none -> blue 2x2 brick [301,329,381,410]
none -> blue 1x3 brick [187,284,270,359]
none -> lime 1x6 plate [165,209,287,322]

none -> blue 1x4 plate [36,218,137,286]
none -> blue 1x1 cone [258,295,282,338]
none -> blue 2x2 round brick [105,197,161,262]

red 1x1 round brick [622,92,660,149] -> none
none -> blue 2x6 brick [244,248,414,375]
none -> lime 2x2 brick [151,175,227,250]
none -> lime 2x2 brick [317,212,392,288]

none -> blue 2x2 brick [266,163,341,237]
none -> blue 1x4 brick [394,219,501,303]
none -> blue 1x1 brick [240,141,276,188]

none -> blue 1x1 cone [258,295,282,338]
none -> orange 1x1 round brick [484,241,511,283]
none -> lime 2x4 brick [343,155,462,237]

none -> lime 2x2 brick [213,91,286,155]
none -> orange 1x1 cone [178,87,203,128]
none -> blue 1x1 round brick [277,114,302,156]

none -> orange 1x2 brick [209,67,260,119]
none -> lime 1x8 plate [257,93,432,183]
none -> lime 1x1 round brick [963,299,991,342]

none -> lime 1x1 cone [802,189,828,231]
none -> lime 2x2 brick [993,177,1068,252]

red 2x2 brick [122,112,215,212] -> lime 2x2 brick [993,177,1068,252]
--------------------
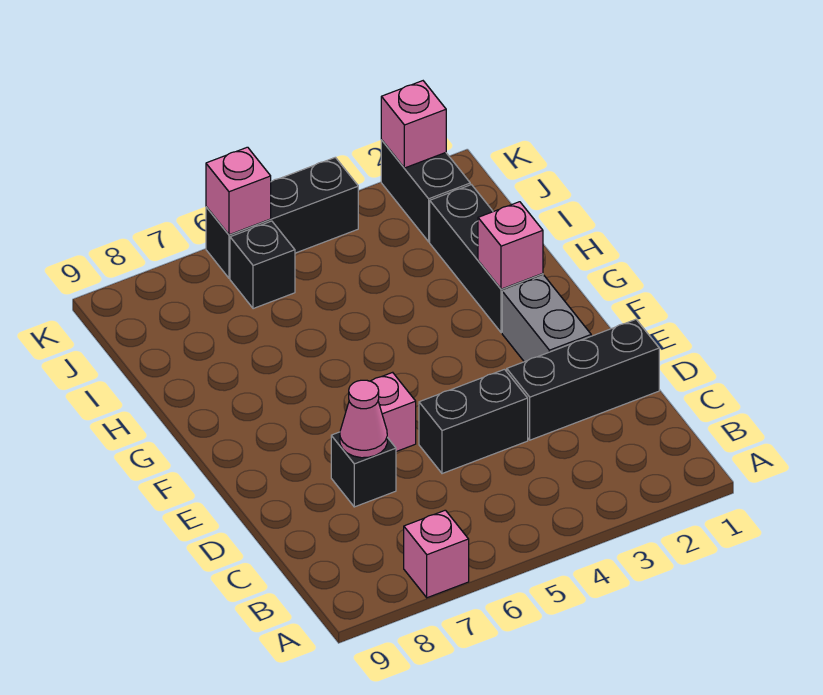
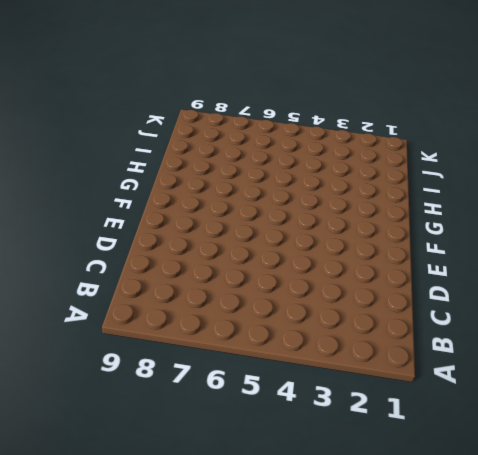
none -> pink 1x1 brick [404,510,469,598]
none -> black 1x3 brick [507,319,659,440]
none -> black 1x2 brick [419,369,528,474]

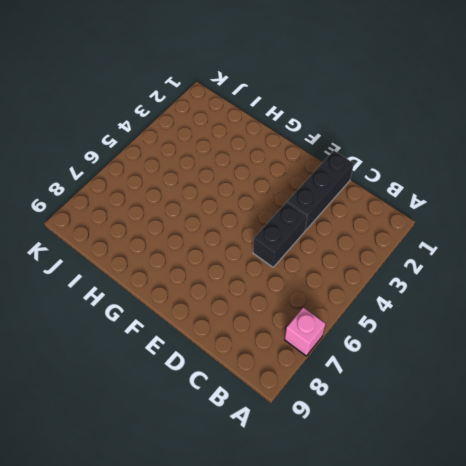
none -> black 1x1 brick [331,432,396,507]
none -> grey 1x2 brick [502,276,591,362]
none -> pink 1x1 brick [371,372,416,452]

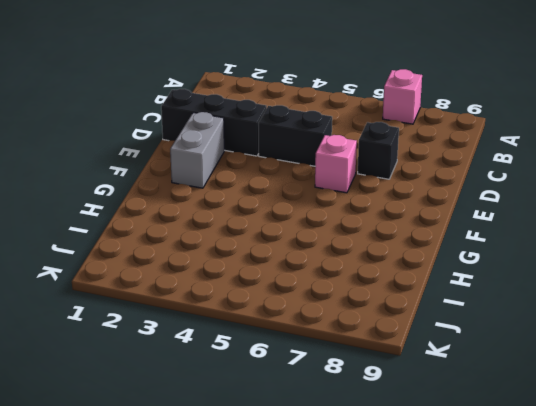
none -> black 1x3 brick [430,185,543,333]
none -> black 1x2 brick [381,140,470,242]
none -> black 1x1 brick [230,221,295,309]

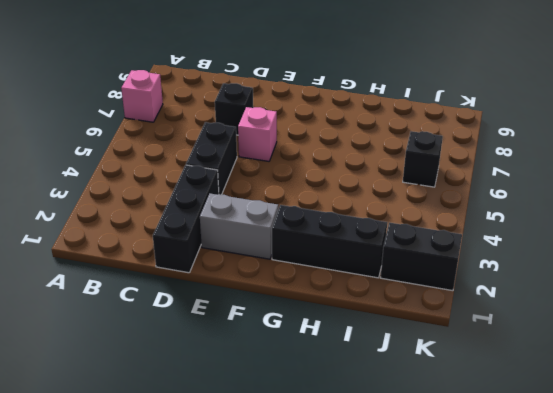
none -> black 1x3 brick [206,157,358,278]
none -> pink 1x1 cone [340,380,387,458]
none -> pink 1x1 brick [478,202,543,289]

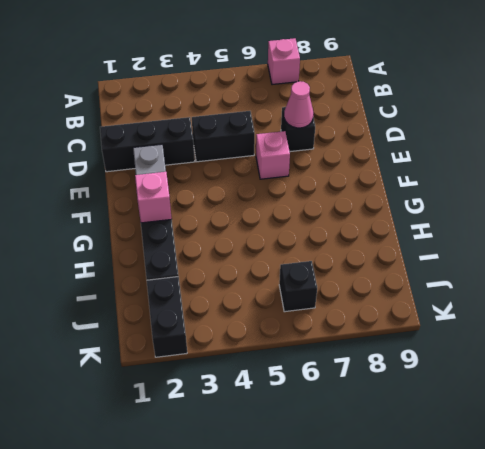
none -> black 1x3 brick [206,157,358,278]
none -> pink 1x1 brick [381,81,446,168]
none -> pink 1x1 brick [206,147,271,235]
--------------------
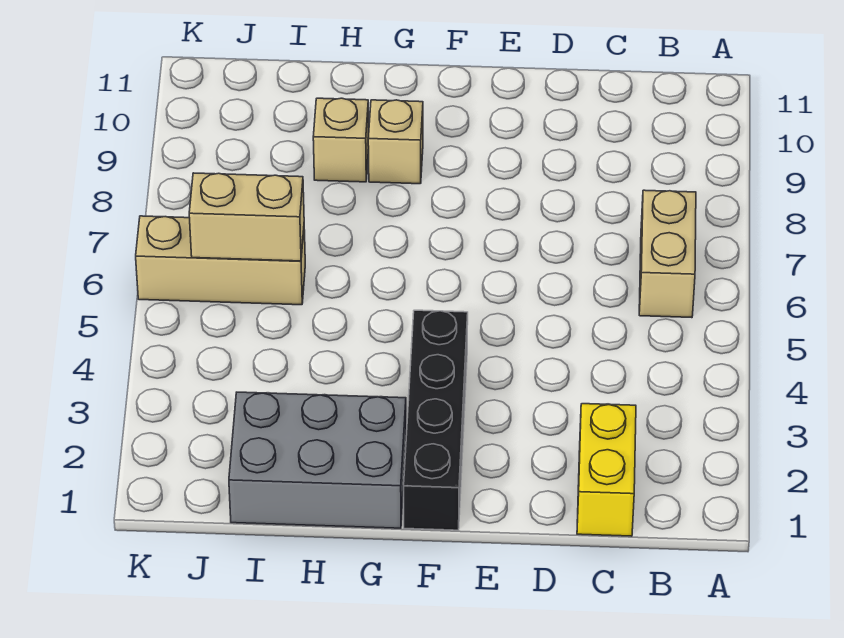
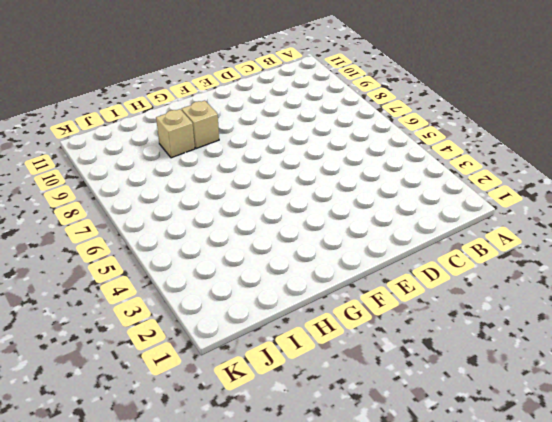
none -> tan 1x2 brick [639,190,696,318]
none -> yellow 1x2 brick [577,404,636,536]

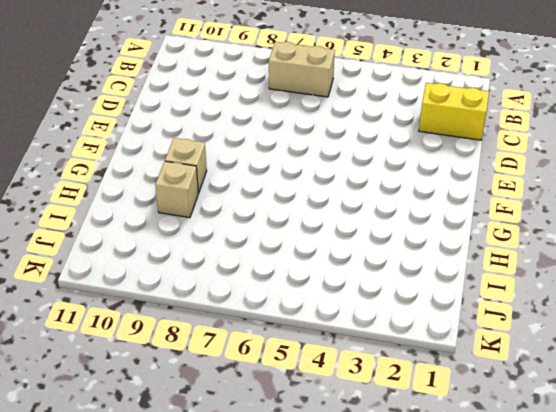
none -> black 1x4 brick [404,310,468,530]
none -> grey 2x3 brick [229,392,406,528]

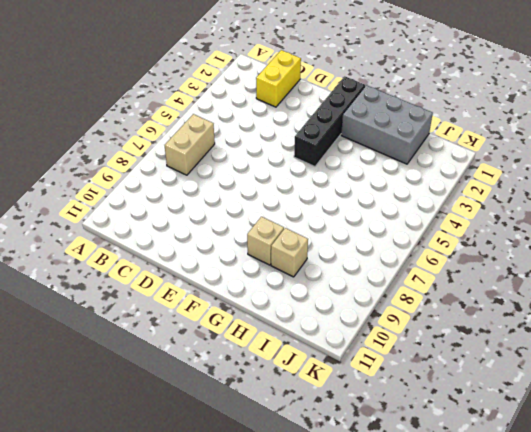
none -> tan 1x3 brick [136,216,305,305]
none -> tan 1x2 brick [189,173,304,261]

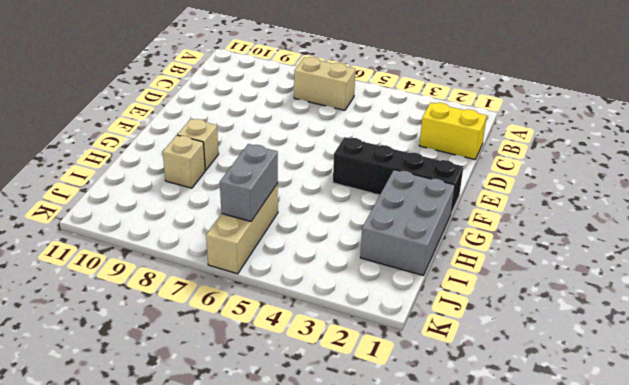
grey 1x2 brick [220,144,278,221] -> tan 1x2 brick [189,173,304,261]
--------------------
**Description of the task**
Transcribe each line of the data above, unaltered, from the one where "none -> blue 2x2 brick [301,329,381,410]" appears to the one where "none -> lime 2x2 brick [151,175,227,250]" appears, inclusive of both.

**Your response**
none -> blue 2x2 brick [301,329,381,410]
none -> blue 1x3 brick [187,284,270,359]
none -> lime 1x6 plate [165,209,287,322]

none -> blue 1x4 plate [36,218,137,286]
none -> blue 1x1 cone [258,295,282,338]
none -> blue 2x2 round brick [105,197,161,262]

red 1x1 round brick [622,92,660,149] -> none
none -> blue 2x6 brick [244,248,414,375]
none -> lime 2x2 brick [151,175,227,250]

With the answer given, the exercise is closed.